** Exercise inputs **
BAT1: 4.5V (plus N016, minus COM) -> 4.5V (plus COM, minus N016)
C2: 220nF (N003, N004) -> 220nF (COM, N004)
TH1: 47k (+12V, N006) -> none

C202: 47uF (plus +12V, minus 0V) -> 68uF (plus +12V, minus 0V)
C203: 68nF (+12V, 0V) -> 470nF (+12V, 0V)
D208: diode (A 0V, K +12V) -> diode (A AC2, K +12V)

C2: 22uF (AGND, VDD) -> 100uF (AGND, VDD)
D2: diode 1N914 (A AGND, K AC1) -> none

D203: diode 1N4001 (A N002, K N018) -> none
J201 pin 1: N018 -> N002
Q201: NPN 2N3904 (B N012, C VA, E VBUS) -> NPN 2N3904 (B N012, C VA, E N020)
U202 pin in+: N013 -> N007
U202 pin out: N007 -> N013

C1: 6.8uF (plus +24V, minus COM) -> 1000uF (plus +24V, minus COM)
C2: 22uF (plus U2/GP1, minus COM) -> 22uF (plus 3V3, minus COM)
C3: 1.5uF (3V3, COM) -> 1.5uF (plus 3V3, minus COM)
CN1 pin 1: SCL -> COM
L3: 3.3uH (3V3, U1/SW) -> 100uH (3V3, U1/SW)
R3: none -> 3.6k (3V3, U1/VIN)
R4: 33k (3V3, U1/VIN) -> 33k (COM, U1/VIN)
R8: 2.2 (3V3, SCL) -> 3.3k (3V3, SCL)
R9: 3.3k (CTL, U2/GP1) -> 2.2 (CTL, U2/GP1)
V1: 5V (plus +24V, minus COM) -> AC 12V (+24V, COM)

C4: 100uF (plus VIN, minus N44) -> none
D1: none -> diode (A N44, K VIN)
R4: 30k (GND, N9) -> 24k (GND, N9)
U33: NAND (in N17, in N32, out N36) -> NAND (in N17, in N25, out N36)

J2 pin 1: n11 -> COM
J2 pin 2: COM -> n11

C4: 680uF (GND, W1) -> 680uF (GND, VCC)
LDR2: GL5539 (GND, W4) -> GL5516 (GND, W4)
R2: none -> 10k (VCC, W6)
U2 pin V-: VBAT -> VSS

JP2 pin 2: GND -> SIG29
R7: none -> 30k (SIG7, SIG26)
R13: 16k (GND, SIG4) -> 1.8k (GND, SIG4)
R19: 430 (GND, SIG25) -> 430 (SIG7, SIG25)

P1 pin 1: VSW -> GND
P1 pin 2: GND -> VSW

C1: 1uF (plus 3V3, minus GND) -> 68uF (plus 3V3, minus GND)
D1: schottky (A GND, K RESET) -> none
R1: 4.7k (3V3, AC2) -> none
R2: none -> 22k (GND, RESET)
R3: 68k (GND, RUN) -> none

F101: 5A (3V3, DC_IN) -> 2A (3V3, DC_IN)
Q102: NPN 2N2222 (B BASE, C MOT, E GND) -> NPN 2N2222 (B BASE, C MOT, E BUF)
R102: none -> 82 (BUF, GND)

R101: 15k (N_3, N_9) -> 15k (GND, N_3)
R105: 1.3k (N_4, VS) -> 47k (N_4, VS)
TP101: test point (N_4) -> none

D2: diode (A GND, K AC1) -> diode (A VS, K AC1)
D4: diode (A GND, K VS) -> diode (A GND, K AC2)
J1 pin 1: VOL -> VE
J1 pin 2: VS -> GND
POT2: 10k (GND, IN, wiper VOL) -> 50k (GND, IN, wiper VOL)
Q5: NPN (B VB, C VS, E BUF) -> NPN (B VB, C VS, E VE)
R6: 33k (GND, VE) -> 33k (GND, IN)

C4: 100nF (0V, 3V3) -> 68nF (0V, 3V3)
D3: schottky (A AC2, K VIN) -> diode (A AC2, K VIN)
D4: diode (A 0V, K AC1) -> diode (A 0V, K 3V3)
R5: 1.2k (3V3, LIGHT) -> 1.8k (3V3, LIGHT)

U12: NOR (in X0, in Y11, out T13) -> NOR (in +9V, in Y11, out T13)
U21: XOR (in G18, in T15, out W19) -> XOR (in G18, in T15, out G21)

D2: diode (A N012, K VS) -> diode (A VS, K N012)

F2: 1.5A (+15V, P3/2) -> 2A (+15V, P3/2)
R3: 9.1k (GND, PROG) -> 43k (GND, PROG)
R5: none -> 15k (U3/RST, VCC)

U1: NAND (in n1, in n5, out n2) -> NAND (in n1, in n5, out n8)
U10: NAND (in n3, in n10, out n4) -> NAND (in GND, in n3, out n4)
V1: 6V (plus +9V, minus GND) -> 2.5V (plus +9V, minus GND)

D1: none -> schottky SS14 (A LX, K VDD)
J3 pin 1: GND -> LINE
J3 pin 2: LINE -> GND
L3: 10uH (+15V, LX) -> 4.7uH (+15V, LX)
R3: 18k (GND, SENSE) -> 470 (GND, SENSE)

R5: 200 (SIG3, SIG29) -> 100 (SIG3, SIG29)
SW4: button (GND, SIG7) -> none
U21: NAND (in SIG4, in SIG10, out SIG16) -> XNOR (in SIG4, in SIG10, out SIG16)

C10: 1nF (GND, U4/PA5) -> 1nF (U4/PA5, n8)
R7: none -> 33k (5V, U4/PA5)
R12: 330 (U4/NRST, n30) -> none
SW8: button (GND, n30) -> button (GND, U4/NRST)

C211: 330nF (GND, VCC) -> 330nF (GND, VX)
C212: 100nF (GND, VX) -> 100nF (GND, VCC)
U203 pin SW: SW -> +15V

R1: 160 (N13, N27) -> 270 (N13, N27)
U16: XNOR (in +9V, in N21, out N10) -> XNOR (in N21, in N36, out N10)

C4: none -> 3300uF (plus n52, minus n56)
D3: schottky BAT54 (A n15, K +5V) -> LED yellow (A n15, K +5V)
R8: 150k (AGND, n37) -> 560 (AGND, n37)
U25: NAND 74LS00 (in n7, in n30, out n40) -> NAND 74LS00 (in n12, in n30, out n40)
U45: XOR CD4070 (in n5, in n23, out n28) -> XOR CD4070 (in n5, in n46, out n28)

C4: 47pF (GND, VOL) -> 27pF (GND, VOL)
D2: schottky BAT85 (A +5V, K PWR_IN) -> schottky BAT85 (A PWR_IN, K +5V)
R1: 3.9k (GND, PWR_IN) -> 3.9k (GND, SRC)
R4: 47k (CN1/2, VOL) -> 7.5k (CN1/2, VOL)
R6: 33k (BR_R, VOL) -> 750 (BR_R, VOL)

** Work to complete **
Exactly as they appear, restate all of the entries.

** Response **
BAT1: 4.5V (plus N016, minus COM) -> 4.5V (plus COM, minus N016)
C2: 220nF (N003, N004) -> 220nF (COM, N004)
TH1: 47k (+12V, N006) -> none

C202: 47uF (plus +12V, minus 0V) -> 68uF (plus +12V, minus 0V)
C203: 68nF (+12V, 0V) -> 470nF (+12V, 0V)
D208: diode (A 0V, K +12V) -> diode (A AC2, K +12V)

C2: 22uF (AGND, VDD) -> 100uF (AGND, VDD)
D2: diode 1N914 (A AGND, K AC1) -> none

D203: diode 1N4001 (A N002, K N018) -> none
J201 pin 1: N018 -> N002
Q201: NPN 2N3904 (B N012, C VA, E VBUS) -> NPN 2N3904 (B N012, C VA, E N020)
U202 pin in+: N013 -> N007
U202 pin out: N007 -> N013

C1: 6.8uF (plus +24V, minus COM) -> 1000uF (plus +24V, minus COM)
C2: 22uF (plus U2/GP1, minus COM) -> 22uF (plus 3V3, minus COM)
C3: 1.5uF (3V3, COM) -> 1.5uF (plus 3V3, minus COM)
CN1 pin 1: SCL -> COM
L3: 3.3uH (3V3, U1/SW) -> 100uH (3V3, U1/SW)
R3: none -> 3.6k (3V3, U1/VIN)
R4: 33k (3V3, U1/VIN) -> 33k (COM, U1/VIN)
R8: 2.2 (3V3, SCL) -> 3.3k (3V3, SCL)
R9: 3.3k (CTL, U2/GP1) -> 2.2 (CTL, U2/GP1)
V1: 5V (plus +24V, minus COM) -> AC 12V (+24V, COM)

C4: 100uF (plus VIN, minus N44) -> none
D1: none -> diode (A N44, K VIN)
R4: 30k (GND, N9) -> 24k (GND, N9)
U33: NAND (in N17, in N32, out N36) -> NAND (in N17, in N25, out N36)

J2 pin 1: n11 -> COM
J2 pin 2: COM -> n11

C4: 680uF (GND, W1) -> 680uF (GND, VCC)
LDR2: GL5539 (GND, W4) -> GL5516 (GND, W4)
R2: none -> 10k (VCC, W6)
U2 pin V-: VBAT -> VSS

JP2 pin 2: GND -> SIG29
R7: none -> 30k (SIG7, SIG26)
R13: 16k (GND, SIG4) -> 1.8k (GND, SIG4)
R19: 430 (GND, SIG25) -> 430 (SIG7, SIG25)

P1 pin 1: VSW -> GND
P1 pin 2: GND -> VSW

C1: 1uF (plus 3V3, minus GND) -> 68uF (plus 3V3, minus GND)
D1: schottky (A GND, K RESET) -> none
R1: 4.7k (3V3, AC2) -> none
R2: none -> 22k (GND, RESET)
R3: 68k (GND, RUN) -> none

F101: 5A (3V3, DC_IN) -> 2A (3V3, DC_IN)
Q102: NPN 2N2222 (B BASE, C MOT, E GND) -> NPN 2N2222 (B BASE, C MOT, E BUF)
R102: none -> 82 (BUF, GND)

R101: 15k (N_3, N_9) -> 15k (GND, N_3)
R105: 1.3k (N_4, VS) -> 47k (N_4, VS)
TP101: test point (N_4) -> none

D2: diode (A GND, K AC1) -> diode (A VS, K AC1)
D4: diode (A GND, K VS) -> diode (A GND, K AC2)
J1 pin 1: VOL -> VE
J1 pin 2: VS -> GND
POT2: 10k (GND, IN, wiper VOL) -> 50k (GND, IN, wiper VOL)
Q5: NPN (B VB, C VS, E BUF) -> NPN (B VB, C VS, E VE)
R6: 33k (GND, VE) -> 33k (GND, IN)

C4: 100nF (0V, 3V3) -> 68nF (0V, 3V3)
D3: schottky (A AC2, K VIN) -> diode (A AC2, K VIN)
D4: diode (A 0V, K AC1) -> diode (A 0V, K 3V3)
R5: 1.2k (3V3, LIGHT) -> 1.8k (3V3, LIGHT)

U12: NOR (in X0, in Y11, out T13) -> NOR (in +9V, in Y11, out T13)
U21: XOR (in G18, in T15, out W19) -> XOR (in G18, in T15, out G21)

D2: diode (A N012, K VS) -> diode (A VS, K N012)

F2: 1.5A (+15V, P3/2) -> 2A (+15V, P3/2)
R3: 9.1k (GND, PROG) -> 43k (GND, PROG)
R5: none -> 15k (U3/RST, VCC)

U1: NAND (in n1, in n5, out n2) -> NAND (in n1, in n5, out n8)
U10: NAND (in n3, in n10, out n4) -> NAND (in GND, in n3, out n4)
V1: 6V (plus +9V, minus GND) -> 2.5V (plus +9V, minus GND)

D1: none -> schottky SS14 (A LX, K VDD)
J3 pin 1: GND -> LINE
J3 pin 2: LINE -> GND
L3: 10uH (+15V, LX) -> 4.7uH (+15V, LX)
R3: 18k (GND, SENSE) -> 470 (GND, SENSE)

R5: 200 (SIG3, SIG29) -> 100 (SIG3, SIG29)
SW4: button (GND, SIG7) -> none
U21: NAND (in SIG4, in SIG10, out SIG16) -> XNOR (in SIG4, in SIG10, out SIG16)

C10: 1nF (GND, U4/PA5) -> 1nF (U4/PA5, n8)
R7: none -> 33k (5V, U4/PA5)
R12: 330 (U4/NRST, n30) -> none
SW8: button (GND, n30) -> button (GND, U4/NRST)

C211: 330nF (GND, VCC) -> 330nF (GND, VX)
C212: 100nF (GND, VX) -> 100nF (GND, VCC)
U203 pin SW: SW -> +15V

R1: 160 (N13, N27) -> 270 (N13, N27)
U16: XNOR (in +9V, in N21, out N10) -> XNOR (in N21, in N36, out N10)

C4: none -> 3300uF (plus n52, minus n56)
D3: schottky BAT54 (A n15, K +5V) -> LED yellow (A n15, K +5V)
R8: 150k (AGND, n37) -> 560 (AGND, n37)
U25: NAND 74LS00 (in n7, in n30, out n40) -> NAND 74LS00 (in n12, in n30, out n40)
U45: XOR CD4070 (in n5, in n23, out n28) -> XOR CD4070 (in n5, in n46, out n28)

C4: 47pF (GND, VOL) -> 27pF (GND, VOL)
D2: schottky BAT85 (A +5V, K PWR_IN) -> schottky BAT85 (A PWR_IN, K +5V)
R1: 3.9k (GND, PWR_IN) -> 3.9k (GND, SRC)
R4: 47k (CN1/2, VOL) -> 7.5k (CN1/2, VOL)
R6: 33k (BR_R, VOL) -> 750 (BR_R, VOL)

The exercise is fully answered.